__WORK INSTRUCTIONS__.
Each entry needs to be restated exactly as written.
****************
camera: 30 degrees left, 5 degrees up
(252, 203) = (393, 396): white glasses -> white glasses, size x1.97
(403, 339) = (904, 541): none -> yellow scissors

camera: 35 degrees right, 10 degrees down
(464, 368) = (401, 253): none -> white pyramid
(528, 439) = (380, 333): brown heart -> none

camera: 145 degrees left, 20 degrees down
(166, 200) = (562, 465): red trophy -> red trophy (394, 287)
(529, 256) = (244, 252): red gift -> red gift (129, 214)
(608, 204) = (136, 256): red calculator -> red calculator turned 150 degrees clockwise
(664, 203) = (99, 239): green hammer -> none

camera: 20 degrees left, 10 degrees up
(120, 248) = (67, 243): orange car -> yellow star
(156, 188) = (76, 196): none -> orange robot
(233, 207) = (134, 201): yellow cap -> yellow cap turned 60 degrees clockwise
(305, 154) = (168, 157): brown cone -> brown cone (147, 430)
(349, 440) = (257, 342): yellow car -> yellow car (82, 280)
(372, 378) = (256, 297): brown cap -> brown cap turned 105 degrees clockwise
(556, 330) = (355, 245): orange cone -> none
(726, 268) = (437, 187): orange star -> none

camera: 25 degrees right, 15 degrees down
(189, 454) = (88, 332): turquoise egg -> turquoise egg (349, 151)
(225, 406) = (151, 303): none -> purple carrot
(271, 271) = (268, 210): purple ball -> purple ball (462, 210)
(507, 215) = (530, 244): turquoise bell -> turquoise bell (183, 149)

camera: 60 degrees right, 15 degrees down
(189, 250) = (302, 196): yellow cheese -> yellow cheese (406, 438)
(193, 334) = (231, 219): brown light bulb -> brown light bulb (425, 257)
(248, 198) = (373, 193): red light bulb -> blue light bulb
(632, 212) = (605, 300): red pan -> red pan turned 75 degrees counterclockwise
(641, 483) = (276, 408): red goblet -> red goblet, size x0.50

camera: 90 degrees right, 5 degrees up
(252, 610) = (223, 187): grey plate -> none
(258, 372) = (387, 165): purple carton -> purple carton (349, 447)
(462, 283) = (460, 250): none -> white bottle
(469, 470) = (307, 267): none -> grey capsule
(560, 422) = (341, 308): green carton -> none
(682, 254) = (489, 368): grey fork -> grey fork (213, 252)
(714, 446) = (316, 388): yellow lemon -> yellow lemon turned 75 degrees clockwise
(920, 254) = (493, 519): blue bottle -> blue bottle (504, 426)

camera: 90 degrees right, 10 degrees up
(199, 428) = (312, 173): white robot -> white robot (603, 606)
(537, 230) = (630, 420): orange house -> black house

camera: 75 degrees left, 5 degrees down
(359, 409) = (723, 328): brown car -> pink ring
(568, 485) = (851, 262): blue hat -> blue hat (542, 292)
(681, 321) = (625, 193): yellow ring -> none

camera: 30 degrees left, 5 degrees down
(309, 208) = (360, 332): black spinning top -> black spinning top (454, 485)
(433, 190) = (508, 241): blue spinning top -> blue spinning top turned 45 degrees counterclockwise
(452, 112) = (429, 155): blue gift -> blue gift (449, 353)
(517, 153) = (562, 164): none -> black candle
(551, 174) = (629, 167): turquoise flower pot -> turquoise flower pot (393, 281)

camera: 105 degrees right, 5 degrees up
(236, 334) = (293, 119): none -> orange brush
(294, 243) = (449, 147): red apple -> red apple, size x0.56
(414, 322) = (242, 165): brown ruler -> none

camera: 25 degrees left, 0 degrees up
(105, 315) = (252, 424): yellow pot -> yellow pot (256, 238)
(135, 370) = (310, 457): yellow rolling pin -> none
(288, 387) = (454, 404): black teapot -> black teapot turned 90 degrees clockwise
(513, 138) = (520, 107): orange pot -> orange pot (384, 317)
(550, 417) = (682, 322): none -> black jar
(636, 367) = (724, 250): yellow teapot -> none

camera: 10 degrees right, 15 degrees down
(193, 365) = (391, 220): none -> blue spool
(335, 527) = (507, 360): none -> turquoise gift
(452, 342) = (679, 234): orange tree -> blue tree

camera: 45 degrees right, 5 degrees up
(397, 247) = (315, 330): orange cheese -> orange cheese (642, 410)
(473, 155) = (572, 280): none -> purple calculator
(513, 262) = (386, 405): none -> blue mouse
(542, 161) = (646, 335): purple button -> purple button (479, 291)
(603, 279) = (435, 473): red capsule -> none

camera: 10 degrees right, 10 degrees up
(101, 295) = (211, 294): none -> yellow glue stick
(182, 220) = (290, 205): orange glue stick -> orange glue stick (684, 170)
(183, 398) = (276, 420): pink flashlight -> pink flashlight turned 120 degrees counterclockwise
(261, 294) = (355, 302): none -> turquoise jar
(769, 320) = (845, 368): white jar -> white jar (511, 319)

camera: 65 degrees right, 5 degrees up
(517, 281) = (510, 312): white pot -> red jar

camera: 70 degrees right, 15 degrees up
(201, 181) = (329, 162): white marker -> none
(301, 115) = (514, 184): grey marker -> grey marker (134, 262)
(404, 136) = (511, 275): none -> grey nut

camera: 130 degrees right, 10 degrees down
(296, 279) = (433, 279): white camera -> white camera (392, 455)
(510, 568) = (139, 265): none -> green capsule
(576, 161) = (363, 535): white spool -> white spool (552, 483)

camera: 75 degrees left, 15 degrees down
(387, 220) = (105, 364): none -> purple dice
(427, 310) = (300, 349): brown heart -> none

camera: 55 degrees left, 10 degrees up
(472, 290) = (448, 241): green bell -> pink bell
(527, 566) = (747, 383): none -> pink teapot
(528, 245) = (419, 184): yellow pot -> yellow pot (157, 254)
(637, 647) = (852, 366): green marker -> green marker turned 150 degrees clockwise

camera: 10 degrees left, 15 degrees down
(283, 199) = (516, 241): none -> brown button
****************
__YOUR SOLUTION__.
camera: 30 degrees left, 5 degrees up
(252, 203) = (393, 396): white glasses -> white glasses, size x1.97
(403, 339) = (904, 541): none -> yellow scissors

camera: 35 degrees right, 10 degrees down
(464, 368) = (401, 253): none -> white pyramid
(528, 439) = (380, 333): brown heart -> none

camera: 145 degrees left, 20 degrees down
(166, 200) = (562, 465): red trophy -> red trophy (394, 287)
(529, 256) = (244, 252): red gift -> red gift (129, 214)
(608, 204) = (136, 256): red calculator -> red calculator turned 150 degrees clockwise
(664, 203) = (99, 239): green hammer -> none

camera: 20 degrees left, 10 degrees up
(120, 248) = (67, 243): orange car -> yellow star
(156, 188) = (76, 196): none -> orange robot
(233, 207) = (134, 201): yellow cap -> yellow cap turned 60 degrees clockwise
(305, 154) = (168, 157): brown cone -> brown cone (147, 430)
(349, 440) = (257, 342): yellow car -> yellow car (82, 280)
(372, 378) = (256, 297): brown cap -> brown cap turned 105 degrees clockwise
(556, 330) = (355, 245): orange cone -> none
(726, 268) = (437, 187): orange star -> none

camera: 25 degrees right, 15 degrees down
(189, 454) = (88, 332): turquoise egg -> turquoise egg (349, 151)
(225, 406) = (151, 303): none -> purple carrot
(271, 271) = (268, 210): purple ball -> purple ball (462, 210)
(507, 215) = (530, 244): turquoise bell -> turquoise bell (183, 149)

camera: 60 degrees right, 15 degrees down
(189, 250) = (302, 196): yellow cheese -> yellow cheese (406, 438)
(193, 334) = (231, 219): brown light bulb -> brown light bulb (425, 257)
(248, 198) = (373, 193): red light bulb -> blue light bulb
(632, 212) = (605, 300): red pan -> red pan turned 75 degrees counterclockwise
(641, 483) = (276, 408): red goblet -> red goblet, size x0.50

camera: 90 degrees right, 5 degrees up
(252, 610) = (223, 187): grey plate -> none
(258, 372) = (387, 165): purple carton -> purple carton (349, 447)
(462, 283) = (460, 250): none -> white bottle
(469, 470) = (307, 267): none -> grey capsule
(560, 422) = (341, 308): green carton -> none
(682, 254) = (489, 368): grey fork -> grey fork (213, 252)
(714, 446) = (316, 388): yellow lemon -> yellow lemon turned 75 degrees clockwise
(920, 254) = (493, 519): blue bottle -> blue bottle (504, 426)

camera: 90 degrees right, 10 degrees up
(199, 428) = (312, 173): white robot -> white robot (603, 606)
(537, 230) = (630, 420): orange house -> black house

camera: 75 degrees left, 5 degrees down
(359, 409) = (723, 328): brown car -> pink ring
(568, 485) = (851, 262): blue hat -> blue hat (542, 292)
(681, 321) = (625, 193): yellow ring -> none

camera: 30 degrees left, 5 degrees down
(309, 208) = (360, 332): black spinning top -> black spinning top (454, 485)
(433, 190) = (508, 241): blue spinning top -> blue spinning top turned 45 degrees counterclockwise
(452, 112) = (429, 155): blue gift -> blue gift (449, 353)
(517, 153) = (562, 164): none -> black candle
(551, 174) = (629, 167): turquoise flower pot -> turquoise flower pot (393, 281)

camera: 105 degrees right, 5 degrees up
(236, 334) = (293, 119): none -> orange brush
(294, 243) = (449, 147): red apple -> red apple, size x0.56
(414, 322) = (242, 165): brown ruler -> none

camera: 25 degrees left, 0 degrees up
(105, 315) = (252, 424): yellow pot -> yellow pot (256, 238)
(135, 370) = (310, 457): yellow rolling pin -> none
(288, 387) = (454, 404): black teapot -> black teapot turned 90 degrees clockwise
(513, 138) = (520, 107): orange pot -> orange pot (384, 317)
(550, 417) = (682, 322): none -> black jar
(636, 367) = (724, 250): yellow teapot -> none

camera: 10 degrees right, 15 degrees down
(193, 365) = (391, 220): none -> blue spool
(335, 527) = (507, 360): none -> turquoise gift
(452, 342) = (679, 234): orange tree -> blue tree

camera: 45 degrees right, 5 degrees up
(397, 247) = (315, 330): orange cheese -> orange cheese (642, 410)
(473, 155) = (572, 280): none -> purple calculator
(513, 262) = (386, 405): none -> blue mouse
(542, 161) = (646, 335): purple button -> purple button (479, 291)
(603, 279) = (435, 473): red capsule -> none

camera: 10 degrees right, 10 degrees up
(101, 295) = (211, 294): none -> yellow glue stick
(182, 220) = (290, 205): orange glue stick -> orange glue stick (684, 170)
(183, 398) = (276, 420): pink flashlight -> pink flashlight turned 120 degrees counterclockwise
(261, 294) = (355, 302): none -> turquoise jar
(769, 320) = (845, 368): white jar -> white jar (511, 319)

camera: 65 degrees right, 5 degrees up
(517, 281) = (510, 312): white pot -> red jar

camera: 70 degrees right, 15 degrees up
(201, 181) = (329, 162): white marker -> none
(301, 115) = (514, 184): grey marker -> grey marker (134, 262)
(404, 136) = (511, 275): none -> grey nut

camera: 130 degrees right, 10 degrees down
(296, 279) = (433, 279): white camera -> white camera (392, 455)
(510, 568) = (139, 265): none -> green capsule
(576, 161) = (363, 535): white spool -> white spool (552, 483)

camera: 75 degrees left, 15 degrees down
(387, 220) = (105, 364): none -> purple dice
(427, 310) = (300, 349): brown heart -> none

camera: 55 degrees left, 10 degrees up
(472, 290) = (448, 241): green bell -> pink bell
(527, 566) = (747, 383): none -> pink teapot
(528, 245) = (419, 184): yellow pot -> yellow pot (157, 254)
(637, 647) = (852, 366): green marker -> green marker turned 150 degrees clockwise

camera: 10 degrees left, 15 degrees down
(283, 199) = (516, 241): none -> brown button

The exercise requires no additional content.